- Data -
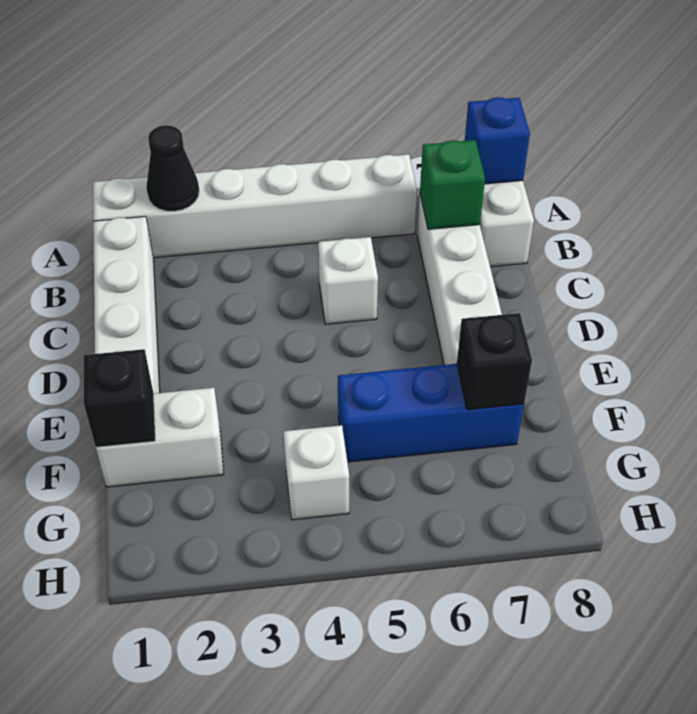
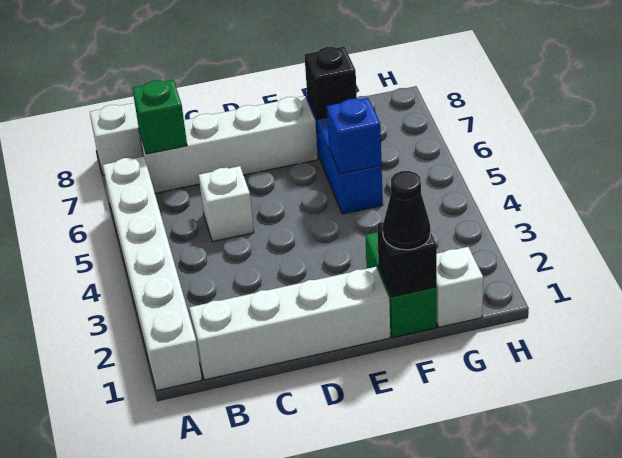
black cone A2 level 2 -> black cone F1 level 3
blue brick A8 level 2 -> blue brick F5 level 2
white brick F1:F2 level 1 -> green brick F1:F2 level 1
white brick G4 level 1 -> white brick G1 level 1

- What to work on -
Word for word, repeat the lines of data above, omitting every picture.

- Answer box -
black cone A2 level 2 -> black cone F1 level 3
blue brick A8 level 2 -> blue brick F5 level 2
white brick F1:F2 level 1 -> green brick F1:F2 level 1
white brick G4 level 1 -> white brick G1 level 1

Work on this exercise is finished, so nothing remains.